Saved data entries —
━━━━━━━━━━━━━━━━

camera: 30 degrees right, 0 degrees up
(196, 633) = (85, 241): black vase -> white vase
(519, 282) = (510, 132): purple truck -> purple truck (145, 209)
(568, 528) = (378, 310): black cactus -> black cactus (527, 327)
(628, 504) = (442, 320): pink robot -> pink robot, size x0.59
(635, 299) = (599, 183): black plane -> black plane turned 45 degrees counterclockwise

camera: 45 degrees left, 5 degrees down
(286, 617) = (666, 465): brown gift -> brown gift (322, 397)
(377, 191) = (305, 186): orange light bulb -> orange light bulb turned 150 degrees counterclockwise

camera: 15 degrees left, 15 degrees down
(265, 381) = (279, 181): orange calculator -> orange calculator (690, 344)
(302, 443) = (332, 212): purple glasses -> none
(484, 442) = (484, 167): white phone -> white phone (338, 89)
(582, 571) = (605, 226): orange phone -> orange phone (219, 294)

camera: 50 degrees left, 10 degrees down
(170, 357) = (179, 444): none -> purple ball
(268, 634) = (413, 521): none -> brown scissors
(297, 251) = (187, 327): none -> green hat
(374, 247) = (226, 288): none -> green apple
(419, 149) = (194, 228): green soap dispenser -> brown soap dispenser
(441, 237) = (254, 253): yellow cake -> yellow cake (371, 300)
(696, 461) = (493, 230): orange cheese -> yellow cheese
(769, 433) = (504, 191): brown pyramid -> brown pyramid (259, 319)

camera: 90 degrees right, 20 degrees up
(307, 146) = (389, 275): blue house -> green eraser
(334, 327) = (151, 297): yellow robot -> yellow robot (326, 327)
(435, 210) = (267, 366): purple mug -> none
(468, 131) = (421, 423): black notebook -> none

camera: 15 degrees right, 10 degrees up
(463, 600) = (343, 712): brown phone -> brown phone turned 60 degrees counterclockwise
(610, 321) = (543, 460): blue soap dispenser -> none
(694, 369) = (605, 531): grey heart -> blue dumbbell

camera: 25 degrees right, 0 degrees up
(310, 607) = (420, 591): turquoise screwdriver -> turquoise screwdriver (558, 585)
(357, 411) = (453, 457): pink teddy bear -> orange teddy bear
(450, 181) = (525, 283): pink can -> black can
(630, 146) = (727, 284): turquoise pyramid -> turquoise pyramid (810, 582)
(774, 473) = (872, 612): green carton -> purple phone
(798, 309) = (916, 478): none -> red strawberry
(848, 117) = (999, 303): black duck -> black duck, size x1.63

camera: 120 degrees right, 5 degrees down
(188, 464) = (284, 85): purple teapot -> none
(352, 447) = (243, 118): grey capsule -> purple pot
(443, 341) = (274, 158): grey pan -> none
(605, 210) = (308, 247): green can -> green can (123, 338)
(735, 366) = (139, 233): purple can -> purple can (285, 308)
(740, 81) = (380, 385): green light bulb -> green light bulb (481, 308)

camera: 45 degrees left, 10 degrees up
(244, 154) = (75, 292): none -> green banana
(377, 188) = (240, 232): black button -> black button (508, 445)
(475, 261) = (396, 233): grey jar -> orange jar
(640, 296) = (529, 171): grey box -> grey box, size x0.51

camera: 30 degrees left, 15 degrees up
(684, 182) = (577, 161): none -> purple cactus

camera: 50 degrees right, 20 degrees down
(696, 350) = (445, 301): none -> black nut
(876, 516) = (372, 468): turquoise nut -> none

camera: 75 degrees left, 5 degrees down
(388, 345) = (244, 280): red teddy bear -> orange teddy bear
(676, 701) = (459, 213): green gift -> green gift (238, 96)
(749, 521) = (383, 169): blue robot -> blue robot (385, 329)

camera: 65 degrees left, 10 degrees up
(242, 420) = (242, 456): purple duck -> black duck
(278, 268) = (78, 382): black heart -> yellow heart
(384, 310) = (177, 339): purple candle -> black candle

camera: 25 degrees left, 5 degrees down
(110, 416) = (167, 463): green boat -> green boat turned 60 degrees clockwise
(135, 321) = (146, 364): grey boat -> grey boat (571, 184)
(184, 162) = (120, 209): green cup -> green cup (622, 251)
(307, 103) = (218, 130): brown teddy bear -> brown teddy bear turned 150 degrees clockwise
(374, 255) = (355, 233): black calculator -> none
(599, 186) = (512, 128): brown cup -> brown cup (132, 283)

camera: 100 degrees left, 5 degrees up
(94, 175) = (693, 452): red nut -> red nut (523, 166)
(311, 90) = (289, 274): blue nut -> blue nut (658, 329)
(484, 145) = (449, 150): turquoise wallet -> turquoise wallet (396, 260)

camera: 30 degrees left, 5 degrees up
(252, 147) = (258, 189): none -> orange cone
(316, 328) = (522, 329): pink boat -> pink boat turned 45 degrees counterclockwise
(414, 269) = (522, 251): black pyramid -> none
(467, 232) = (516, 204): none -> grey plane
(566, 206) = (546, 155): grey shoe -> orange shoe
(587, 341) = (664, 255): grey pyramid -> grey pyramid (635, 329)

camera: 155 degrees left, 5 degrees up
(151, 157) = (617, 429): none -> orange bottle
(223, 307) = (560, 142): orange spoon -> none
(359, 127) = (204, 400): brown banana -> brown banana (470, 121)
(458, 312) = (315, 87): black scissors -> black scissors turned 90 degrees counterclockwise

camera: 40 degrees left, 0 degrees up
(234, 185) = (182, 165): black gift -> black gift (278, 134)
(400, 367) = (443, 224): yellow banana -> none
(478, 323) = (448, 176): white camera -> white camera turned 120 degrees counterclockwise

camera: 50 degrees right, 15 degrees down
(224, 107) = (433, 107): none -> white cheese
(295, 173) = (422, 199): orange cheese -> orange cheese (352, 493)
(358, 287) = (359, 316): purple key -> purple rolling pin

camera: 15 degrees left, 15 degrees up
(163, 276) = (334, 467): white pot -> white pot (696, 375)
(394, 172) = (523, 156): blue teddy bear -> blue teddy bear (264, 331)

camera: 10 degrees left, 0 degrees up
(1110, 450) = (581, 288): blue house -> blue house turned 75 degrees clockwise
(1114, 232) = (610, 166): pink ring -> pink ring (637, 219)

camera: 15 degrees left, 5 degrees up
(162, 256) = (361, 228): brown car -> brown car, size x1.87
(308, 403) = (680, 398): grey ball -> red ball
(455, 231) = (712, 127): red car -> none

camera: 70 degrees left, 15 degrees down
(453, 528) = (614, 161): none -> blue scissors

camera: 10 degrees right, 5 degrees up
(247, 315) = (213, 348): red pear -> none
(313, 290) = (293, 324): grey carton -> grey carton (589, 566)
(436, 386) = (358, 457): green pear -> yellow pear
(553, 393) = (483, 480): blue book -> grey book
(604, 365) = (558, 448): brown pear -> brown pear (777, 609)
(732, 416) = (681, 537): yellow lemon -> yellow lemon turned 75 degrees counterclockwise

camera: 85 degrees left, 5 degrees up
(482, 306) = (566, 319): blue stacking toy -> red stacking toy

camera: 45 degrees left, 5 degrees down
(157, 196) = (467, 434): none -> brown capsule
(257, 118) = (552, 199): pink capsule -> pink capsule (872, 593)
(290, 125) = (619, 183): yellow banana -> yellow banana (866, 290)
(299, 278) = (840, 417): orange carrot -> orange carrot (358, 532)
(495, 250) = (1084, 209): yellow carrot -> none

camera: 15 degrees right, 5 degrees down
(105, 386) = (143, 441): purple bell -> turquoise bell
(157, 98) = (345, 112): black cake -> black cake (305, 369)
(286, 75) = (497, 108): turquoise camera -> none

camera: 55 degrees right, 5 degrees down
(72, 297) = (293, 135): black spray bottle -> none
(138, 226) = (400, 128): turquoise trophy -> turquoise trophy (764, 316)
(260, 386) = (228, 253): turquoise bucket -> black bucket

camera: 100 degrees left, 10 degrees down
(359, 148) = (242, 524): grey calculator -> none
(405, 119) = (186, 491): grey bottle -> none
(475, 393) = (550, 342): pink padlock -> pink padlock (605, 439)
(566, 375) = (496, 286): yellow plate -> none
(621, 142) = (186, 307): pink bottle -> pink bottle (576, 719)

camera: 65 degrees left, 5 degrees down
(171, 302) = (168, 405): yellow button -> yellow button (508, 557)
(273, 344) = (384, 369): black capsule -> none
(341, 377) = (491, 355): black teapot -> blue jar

━━━━━━━━━━━━━━━━

WHAT IS EXPECTED —
Determine how many lines in the data above include the word "boat", and state that number only.

RESULT FOR THIS EXERCISE —
3